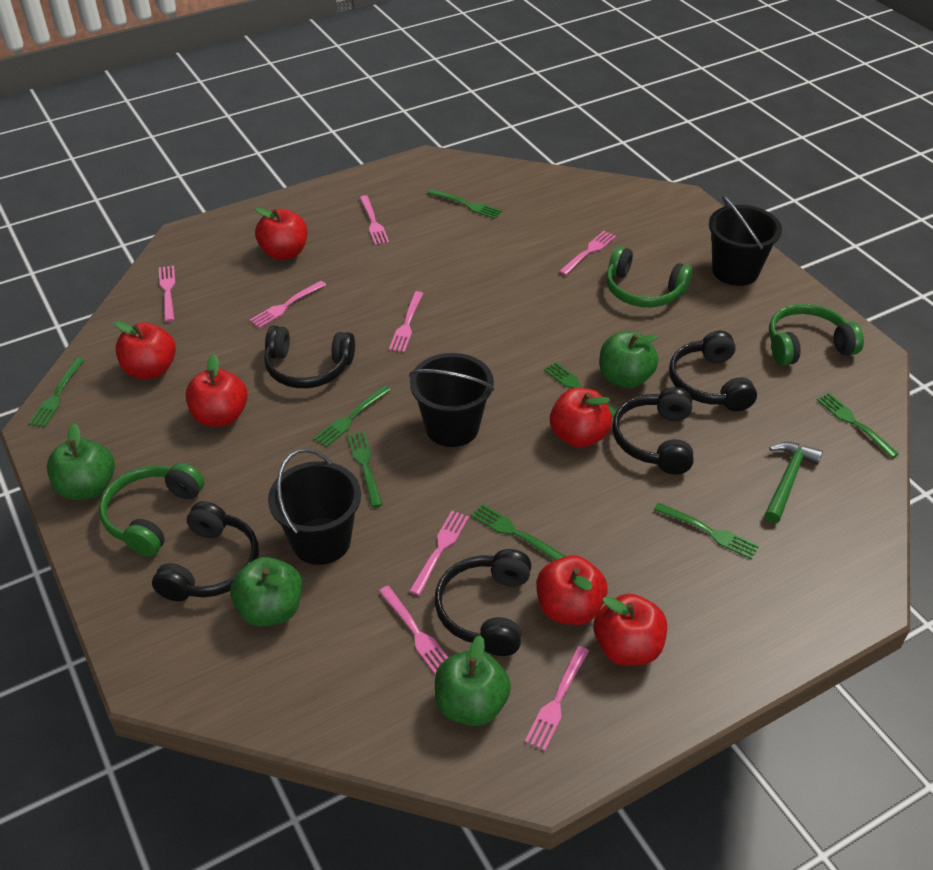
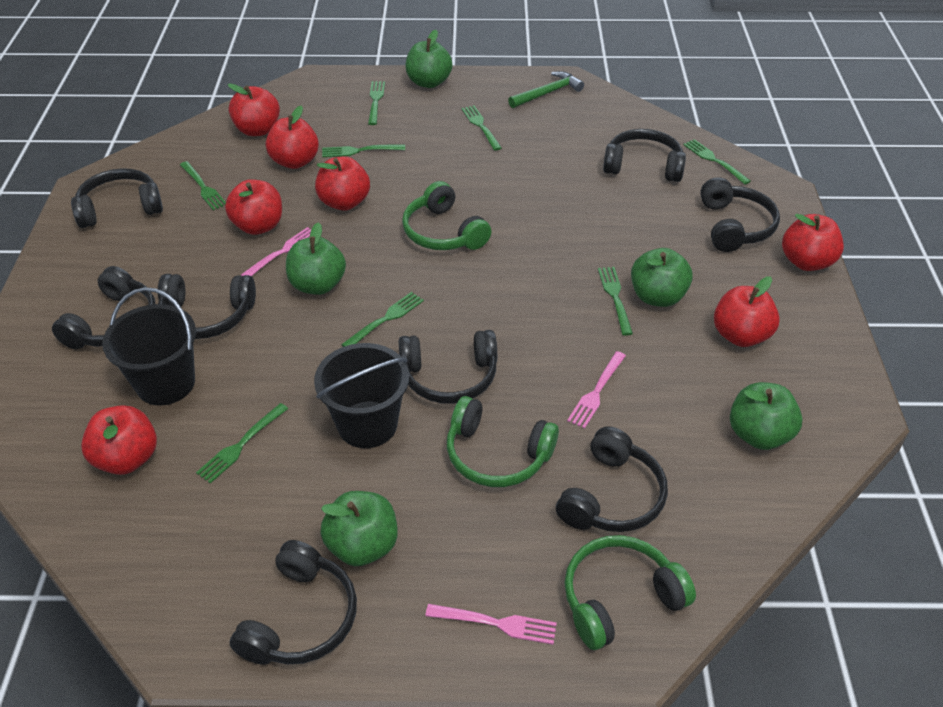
black bucket: 3 -> 2
black headphones: 5 -> 8
green apple: 4 -> 5
pink fork: 8 -> 3
red apple: 6 -> 7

==========

Try it: Any picture found in the records stays out, while everything else is copied exactly.

Result:
black bucket: 3 -> 2
black headphones: 5 -> 8
green apple: 4 -> 5
pink fork: 8 -> 3
red apple: 6 -> 7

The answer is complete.